** What is required **
State the count of lines below in which the word "camera" appears, and add nothing.

=-=-=-=-=

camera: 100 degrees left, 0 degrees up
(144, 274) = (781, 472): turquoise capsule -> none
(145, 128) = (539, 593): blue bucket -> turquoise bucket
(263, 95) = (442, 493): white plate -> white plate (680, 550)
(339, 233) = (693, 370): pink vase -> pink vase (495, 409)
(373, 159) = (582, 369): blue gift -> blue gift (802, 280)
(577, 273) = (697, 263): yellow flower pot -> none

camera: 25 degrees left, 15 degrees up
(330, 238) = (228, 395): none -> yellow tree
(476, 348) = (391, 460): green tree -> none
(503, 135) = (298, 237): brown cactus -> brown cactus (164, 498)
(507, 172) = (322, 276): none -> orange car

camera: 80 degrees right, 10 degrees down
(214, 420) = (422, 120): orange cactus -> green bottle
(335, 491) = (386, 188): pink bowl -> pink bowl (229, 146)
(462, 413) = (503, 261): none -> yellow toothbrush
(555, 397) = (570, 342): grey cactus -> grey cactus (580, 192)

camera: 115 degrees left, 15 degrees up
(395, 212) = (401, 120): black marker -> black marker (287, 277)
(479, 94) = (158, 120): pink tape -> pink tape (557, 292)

=-=-=-=-=

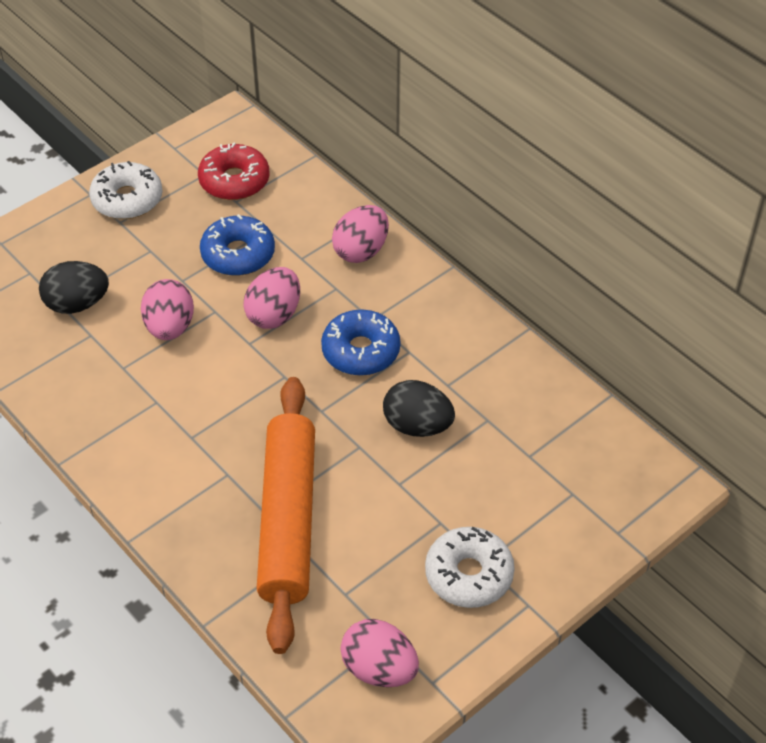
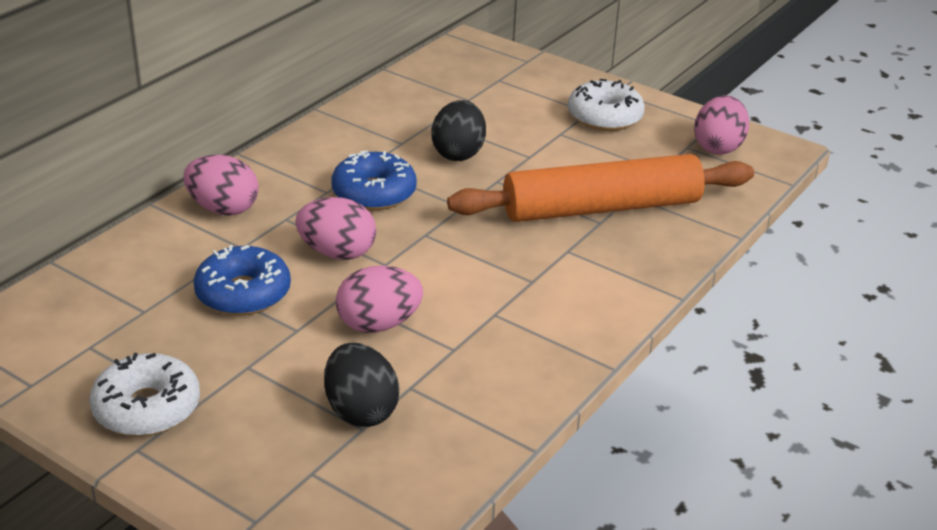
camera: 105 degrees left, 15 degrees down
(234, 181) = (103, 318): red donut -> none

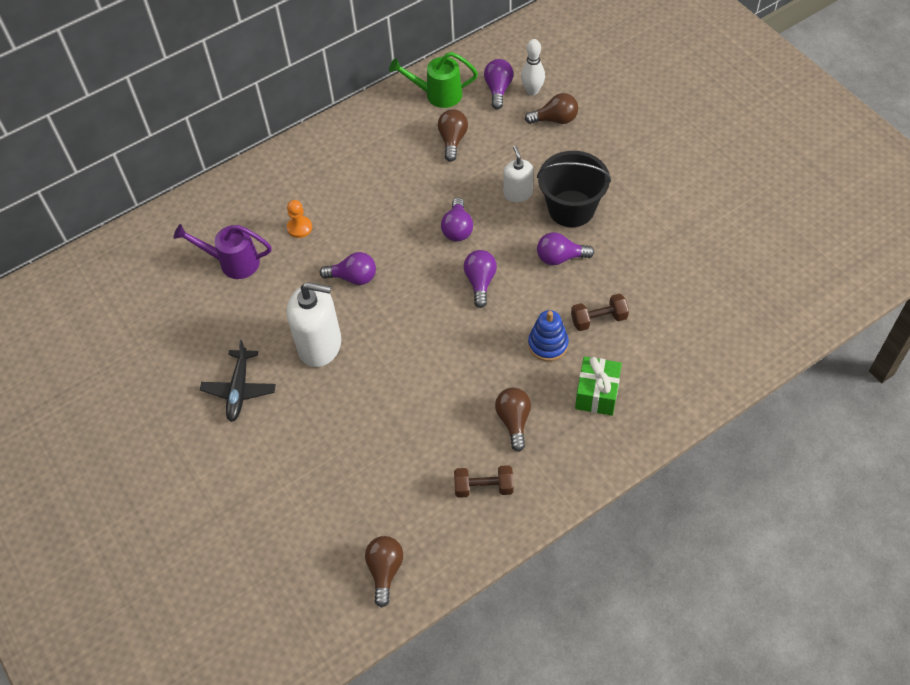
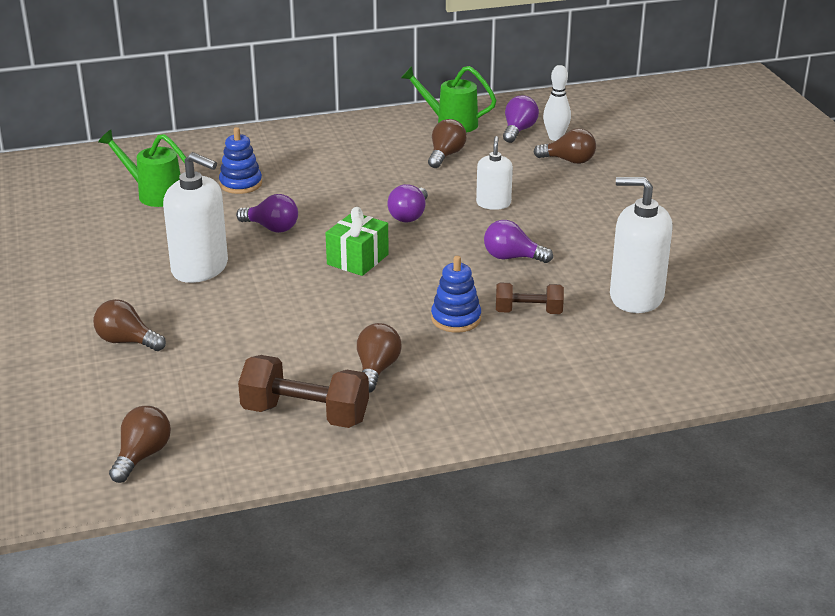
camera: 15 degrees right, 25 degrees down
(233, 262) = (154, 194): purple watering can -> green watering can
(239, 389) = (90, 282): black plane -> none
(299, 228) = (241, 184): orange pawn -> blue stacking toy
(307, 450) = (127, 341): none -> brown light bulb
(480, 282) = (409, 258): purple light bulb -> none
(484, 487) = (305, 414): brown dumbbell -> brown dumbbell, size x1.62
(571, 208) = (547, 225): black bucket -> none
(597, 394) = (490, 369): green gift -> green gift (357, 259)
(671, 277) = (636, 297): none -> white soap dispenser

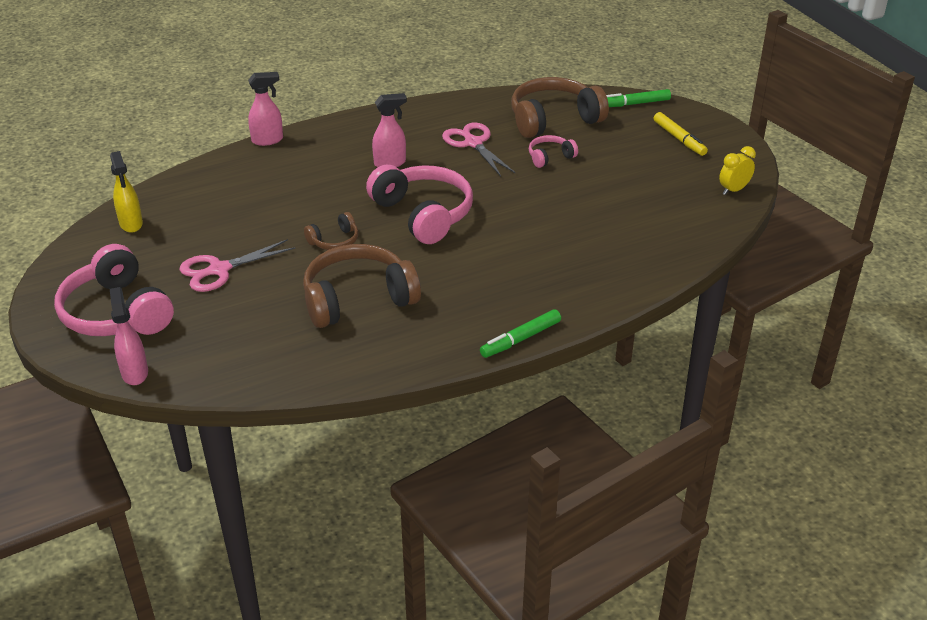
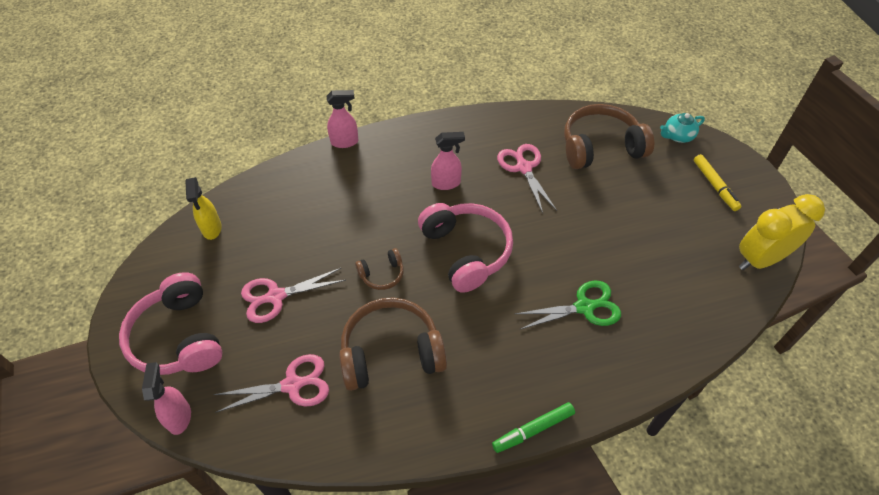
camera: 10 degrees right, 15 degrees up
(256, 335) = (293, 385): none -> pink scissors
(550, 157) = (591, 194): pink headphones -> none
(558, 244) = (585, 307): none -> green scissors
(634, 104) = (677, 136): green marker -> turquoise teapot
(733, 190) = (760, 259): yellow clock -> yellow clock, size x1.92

=-=-=-=-=

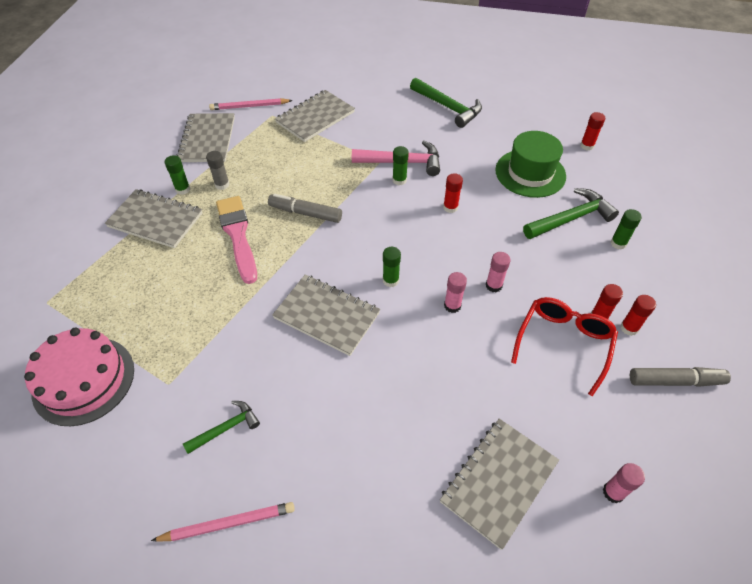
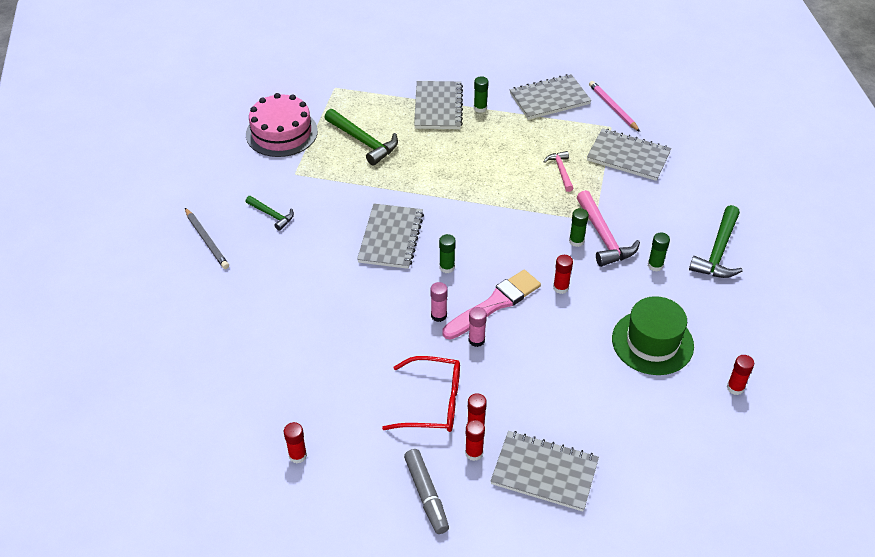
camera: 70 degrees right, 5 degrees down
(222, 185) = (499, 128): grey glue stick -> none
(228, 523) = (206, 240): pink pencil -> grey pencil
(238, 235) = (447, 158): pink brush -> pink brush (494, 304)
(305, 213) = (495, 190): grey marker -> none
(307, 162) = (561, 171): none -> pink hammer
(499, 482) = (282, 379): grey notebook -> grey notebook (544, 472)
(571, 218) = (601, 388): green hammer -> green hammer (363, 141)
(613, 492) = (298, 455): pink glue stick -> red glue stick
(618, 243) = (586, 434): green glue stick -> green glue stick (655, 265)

=-=-=-=-=

** Response to the exercise **
8